*** RECORDS FOR PROCESSING Section Begins ***
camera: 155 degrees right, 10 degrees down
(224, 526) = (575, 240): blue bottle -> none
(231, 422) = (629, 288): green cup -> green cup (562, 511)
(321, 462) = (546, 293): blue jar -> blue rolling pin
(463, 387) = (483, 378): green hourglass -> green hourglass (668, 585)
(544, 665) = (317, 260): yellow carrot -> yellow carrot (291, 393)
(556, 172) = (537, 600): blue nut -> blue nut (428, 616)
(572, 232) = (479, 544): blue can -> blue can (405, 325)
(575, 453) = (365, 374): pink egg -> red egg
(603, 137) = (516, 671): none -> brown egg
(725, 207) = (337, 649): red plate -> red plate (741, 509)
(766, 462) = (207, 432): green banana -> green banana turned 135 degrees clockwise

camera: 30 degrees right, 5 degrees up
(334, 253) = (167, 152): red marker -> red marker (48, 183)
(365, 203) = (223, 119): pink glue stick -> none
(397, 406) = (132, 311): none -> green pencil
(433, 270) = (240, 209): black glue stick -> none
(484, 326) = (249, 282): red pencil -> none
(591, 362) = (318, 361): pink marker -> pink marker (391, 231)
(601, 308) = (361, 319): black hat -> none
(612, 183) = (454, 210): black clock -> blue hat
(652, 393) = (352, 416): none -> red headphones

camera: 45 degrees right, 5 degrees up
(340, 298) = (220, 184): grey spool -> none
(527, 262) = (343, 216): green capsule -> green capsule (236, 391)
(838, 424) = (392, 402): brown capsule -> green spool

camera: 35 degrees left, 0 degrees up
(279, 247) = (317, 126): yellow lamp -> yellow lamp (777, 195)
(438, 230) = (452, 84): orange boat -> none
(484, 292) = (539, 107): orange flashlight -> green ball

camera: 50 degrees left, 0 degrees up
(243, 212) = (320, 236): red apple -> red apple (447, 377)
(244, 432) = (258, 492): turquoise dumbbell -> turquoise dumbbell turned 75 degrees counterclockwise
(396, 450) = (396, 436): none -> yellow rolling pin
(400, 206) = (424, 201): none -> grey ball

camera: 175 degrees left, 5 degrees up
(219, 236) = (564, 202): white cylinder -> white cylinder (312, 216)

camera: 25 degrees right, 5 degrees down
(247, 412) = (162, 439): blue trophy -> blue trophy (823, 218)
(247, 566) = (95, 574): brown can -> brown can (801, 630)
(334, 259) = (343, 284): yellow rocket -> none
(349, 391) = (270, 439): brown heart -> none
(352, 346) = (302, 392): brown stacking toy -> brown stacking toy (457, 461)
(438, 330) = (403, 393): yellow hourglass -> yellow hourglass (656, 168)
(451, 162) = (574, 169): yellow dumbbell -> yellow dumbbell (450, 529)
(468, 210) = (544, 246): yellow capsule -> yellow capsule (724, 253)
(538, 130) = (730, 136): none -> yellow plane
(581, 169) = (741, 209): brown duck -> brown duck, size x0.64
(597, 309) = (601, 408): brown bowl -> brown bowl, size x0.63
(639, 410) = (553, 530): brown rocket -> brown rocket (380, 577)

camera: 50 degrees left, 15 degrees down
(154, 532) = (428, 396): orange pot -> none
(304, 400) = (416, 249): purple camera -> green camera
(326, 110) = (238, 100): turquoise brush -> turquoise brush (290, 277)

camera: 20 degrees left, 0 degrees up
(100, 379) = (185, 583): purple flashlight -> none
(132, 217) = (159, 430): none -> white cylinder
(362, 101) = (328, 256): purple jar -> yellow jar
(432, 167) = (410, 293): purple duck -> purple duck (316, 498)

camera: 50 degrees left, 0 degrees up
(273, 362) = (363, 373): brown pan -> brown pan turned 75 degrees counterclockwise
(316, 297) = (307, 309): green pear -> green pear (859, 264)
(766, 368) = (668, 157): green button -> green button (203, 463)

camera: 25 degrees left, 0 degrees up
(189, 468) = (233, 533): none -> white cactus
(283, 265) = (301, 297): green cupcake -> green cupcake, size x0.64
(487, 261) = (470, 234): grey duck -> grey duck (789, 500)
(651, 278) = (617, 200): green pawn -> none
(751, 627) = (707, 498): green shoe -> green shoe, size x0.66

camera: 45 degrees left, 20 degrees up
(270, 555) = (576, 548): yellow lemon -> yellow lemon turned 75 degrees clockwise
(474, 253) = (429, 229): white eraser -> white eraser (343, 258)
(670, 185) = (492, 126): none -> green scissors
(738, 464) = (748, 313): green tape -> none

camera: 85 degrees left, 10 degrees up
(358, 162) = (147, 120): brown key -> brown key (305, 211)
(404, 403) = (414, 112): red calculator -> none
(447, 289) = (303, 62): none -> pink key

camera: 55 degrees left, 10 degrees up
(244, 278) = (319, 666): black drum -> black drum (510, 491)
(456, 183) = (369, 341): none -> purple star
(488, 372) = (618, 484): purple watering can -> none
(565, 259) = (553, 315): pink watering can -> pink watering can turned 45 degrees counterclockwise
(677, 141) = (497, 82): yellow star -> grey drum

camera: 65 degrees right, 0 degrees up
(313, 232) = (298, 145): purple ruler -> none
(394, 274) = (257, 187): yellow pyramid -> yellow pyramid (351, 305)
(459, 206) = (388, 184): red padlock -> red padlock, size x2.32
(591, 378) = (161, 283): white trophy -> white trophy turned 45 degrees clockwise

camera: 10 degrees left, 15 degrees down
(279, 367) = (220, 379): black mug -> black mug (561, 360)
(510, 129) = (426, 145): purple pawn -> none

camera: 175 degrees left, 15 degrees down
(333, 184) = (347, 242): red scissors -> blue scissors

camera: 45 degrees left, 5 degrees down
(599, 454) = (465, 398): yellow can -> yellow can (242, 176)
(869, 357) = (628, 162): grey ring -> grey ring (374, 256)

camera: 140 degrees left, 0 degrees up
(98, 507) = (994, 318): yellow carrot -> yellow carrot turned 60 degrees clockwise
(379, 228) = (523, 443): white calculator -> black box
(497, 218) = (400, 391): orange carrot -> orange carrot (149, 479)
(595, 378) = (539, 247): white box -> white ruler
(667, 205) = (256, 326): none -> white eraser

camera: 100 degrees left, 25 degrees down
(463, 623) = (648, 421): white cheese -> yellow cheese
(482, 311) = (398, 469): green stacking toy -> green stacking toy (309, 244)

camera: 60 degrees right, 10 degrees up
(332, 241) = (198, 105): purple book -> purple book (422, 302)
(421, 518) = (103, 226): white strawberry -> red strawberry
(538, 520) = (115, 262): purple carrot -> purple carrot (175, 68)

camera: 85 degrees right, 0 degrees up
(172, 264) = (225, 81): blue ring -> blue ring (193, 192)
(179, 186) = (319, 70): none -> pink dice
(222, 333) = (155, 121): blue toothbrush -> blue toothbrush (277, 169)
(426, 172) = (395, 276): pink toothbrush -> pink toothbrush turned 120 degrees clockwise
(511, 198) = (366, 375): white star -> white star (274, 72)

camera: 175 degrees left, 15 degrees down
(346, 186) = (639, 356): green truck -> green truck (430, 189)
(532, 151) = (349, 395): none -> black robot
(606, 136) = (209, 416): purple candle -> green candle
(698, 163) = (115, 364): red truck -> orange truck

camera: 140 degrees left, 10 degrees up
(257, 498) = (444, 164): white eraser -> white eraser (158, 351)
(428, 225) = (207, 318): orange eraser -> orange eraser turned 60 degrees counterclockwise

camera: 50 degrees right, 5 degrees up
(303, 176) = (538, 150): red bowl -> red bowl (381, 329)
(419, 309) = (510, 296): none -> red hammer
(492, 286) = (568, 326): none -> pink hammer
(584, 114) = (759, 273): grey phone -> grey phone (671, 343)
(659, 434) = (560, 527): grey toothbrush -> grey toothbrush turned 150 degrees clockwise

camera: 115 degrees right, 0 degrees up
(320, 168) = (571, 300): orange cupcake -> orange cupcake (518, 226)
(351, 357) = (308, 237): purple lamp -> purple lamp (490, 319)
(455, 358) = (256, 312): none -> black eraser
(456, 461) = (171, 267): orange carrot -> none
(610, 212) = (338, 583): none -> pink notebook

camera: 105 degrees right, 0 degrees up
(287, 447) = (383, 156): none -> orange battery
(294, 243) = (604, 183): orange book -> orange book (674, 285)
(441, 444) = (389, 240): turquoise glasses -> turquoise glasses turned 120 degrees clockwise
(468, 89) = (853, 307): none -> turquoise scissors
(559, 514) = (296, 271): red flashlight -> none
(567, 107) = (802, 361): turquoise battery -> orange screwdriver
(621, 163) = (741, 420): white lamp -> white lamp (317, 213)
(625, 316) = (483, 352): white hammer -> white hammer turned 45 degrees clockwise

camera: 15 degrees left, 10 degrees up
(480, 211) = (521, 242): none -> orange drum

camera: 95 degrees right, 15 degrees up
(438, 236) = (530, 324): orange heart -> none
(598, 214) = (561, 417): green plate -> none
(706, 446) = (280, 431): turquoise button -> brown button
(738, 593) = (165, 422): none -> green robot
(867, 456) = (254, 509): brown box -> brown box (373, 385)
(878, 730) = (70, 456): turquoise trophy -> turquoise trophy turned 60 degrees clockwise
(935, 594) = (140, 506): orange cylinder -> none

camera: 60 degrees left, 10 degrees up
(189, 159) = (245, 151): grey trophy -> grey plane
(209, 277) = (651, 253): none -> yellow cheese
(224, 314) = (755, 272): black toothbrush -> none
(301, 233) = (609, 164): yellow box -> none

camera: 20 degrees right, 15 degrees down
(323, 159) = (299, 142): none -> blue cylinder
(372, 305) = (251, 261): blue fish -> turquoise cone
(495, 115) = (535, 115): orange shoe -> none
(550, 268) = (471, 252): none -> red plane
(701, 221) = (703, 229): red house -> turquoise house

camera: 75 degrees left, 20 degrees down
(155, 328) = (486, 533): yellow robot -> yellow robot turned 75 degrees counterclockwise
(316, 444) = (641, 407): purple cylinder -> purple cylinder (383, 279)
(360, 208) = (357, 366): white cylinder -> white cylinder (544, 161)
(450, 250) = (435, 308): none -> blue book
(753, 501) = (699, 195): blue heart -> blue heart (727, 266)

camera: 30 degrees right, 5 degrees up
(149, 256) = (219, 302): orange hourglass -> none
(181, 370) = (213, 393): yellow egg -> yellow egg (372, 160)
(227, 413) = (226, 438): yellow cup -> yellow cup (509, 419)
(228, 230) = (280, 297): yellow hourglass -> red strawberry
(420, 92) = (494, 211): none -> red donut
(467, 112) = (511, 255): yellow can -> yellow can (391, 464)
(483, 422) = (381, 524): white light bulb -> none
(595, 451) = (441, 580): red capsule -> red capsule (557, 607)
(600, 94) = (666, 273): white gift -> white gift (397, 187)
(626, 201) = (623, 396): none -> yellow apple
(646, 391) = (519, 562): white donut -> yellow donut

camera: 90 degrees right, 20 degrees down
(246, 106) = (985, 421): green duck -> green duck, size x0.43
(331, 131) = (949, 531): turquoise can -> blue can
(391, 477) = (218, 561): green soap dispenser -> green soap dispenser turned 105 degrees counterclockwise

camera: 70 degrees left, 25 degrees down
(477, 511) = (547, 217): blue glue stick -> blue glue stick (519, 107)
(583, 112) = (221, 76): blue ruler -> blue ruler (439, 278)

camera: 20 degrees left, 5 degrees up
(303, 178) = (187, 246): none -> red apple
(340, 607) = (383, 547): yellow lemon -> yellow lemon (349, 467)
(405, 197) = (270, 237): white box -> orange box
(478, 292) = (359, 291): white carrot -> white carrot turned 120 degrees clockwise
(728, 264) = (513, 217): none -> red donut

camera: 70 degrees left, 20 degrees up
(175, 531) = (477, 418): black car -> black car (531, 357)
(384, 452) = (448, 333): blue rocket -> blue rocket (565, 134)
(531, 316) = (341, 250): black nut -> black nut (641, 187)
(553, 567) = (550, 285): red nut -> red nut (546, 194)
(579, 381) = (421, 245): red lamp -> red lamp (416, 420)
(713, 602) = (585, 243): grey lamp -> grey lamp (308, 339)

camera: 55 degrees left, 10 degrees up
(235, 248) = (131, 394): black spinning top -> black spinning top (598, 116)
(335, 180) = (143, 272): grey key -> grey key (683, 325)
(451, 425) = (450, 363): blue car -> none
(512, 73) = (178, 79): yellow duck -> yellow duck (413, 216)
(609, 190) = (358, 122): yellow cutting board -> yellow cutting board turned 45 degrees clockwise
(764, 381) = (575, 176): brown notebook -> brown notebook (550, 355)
*** RECORDS FOR PROCESSING Section Ends ***
_TASK DIRECTIONS_:
Set down, from the entries above, exactly the lines from the one with "camera: 20 degrees right, 15 degrees down" up to and including the one with "(600, 94) = (666, 273): white", and no other lines.

_ANSWER AREA_:
camera: 20 degrees right, 15 degrees down
(323, 159) = (299, 142): none -> blue cylinder
(372, 305) = (251, 261): blue fish -> turquoise cone
(495, 115) = (535, 115): orange shoe -> none
(550, 268) = (471, 252): none -> red plane
(701, 221) = (703, 229): red house -> turquoise house

camera: 75 degrees left, 20 degrees down
(155, 328) = (486, 533): yellow robot -> yellow robot turned 75 degrees counterclockwise
(316, 444) = (641, 407): purple cylinder -> purple cylinder (383, 279)
(360, 208) = (357, 366): white cylinder -> white cylinder (544, 161)
(450, 250) = (435, 308): none -> blue book
(753, 501) = (699, 195): blue heart -> blue heart (727, 266)

camera: 30 degrees right, 5 degrees up
(149, 256) = (219, 302): orange hourglass -> none
(181, 370) = (213, 393): yellow egg -> yellow egg (372, 160)
(227, 413) = (226, 438): yellow cup -> yellow cup (509, 419)
(228, 230) = (280, 297): yellow hourglass -> red strawberry
(420, 92) = (494, 211): none -> red donut
(467, 112) = (511, 255): yellow can -> yellow can (391, 464)
(483, 422) = (381, 524): white light bulb -> none
(595, 451) = (441, 580): red capsule -> red capsule (557, 607)
(600, 94) = (666, 273): white gift -> white gift (397, 187)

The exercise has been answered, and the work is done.